> Work required
Within the data below, copy each line where the string "none" is found.
#### Records for this task ####
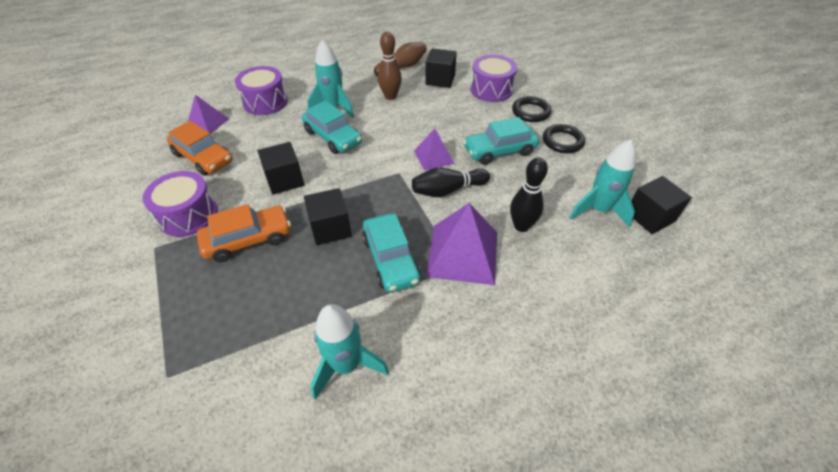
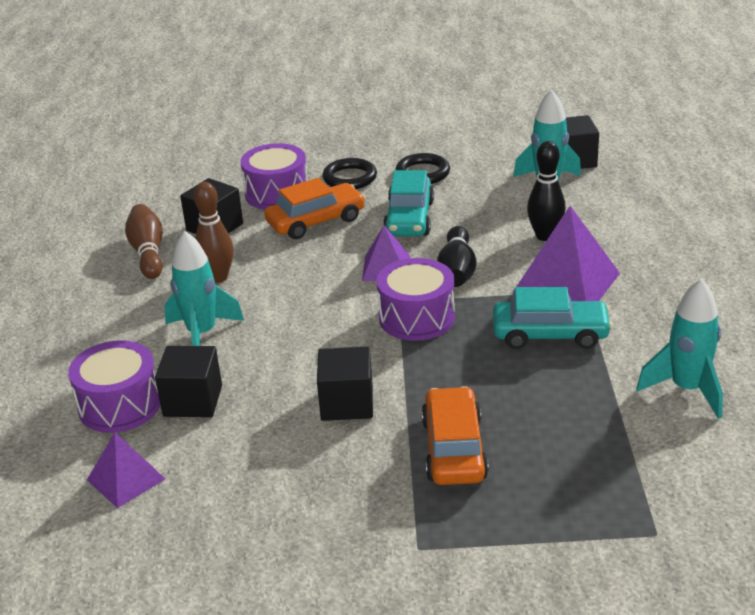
camera: 65 degrees left, 15 degrees down
(188, 215) = (366, 508): purple drum -> purple drum (416, 317)
(203, 158) = (228, 488): orange car -> orange car (316, 221)
(330, 228) = (472, 373): black cube -> black cube (193, 401)
(333, 137) = (277, 345): turquoise car -> none

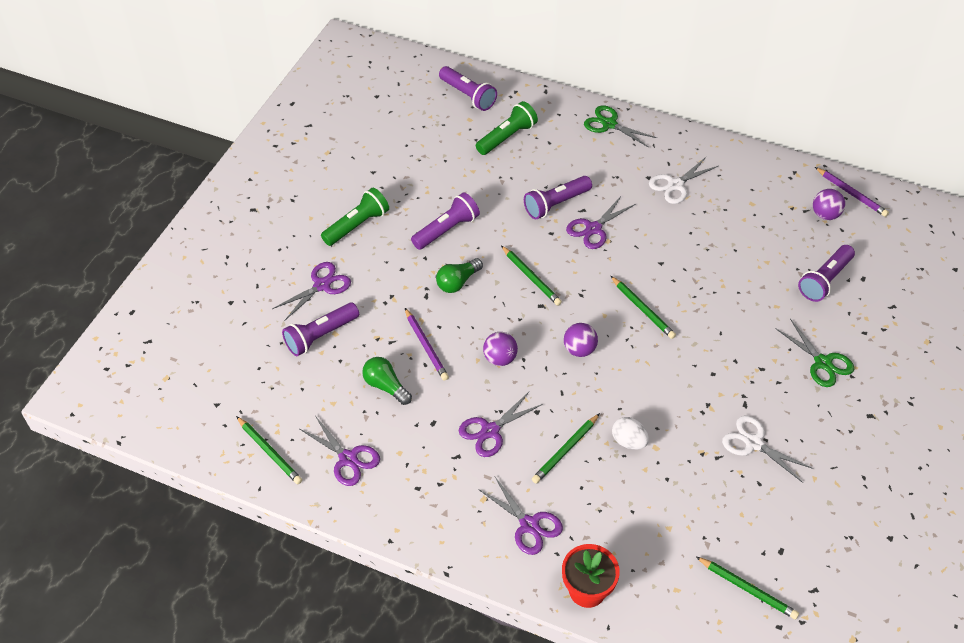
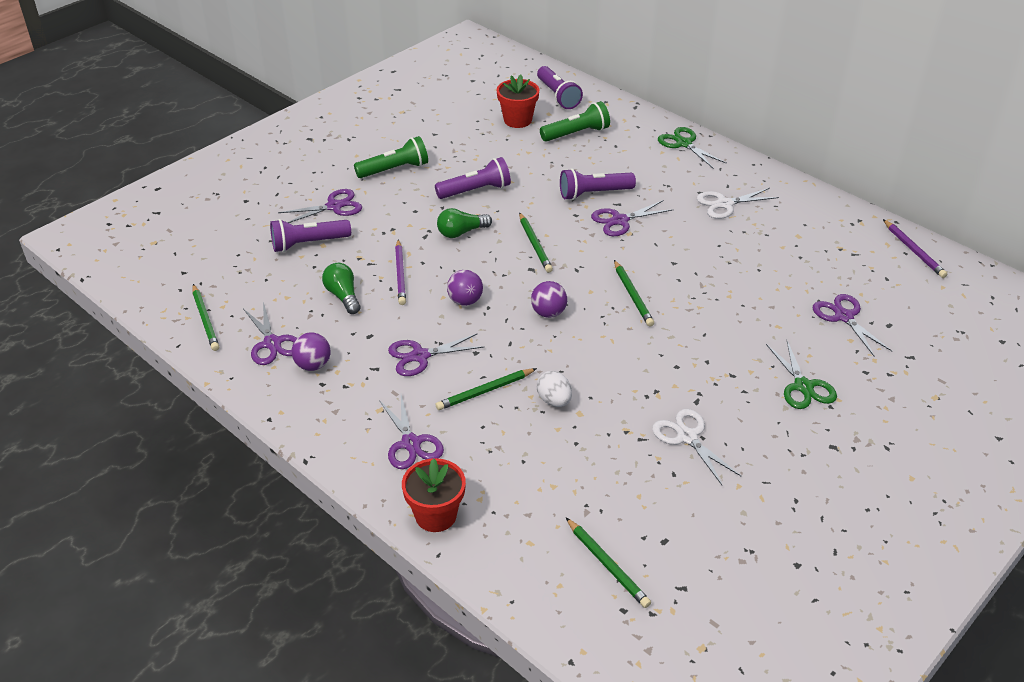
camera: 20 degrees right, 10 degrees down
(444, 135) = (517, 120): none -> red flower pot
(824, 280) = (843, 316): purple flashlight -> purple scissors
(825, 215) = (874, 262): purple ball -> purple ball (313, 365)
####
> Worked solution
(333, 137) = (277, 345): turquoise car -> none
(444, 135) = (517, 120): none -> red flower pot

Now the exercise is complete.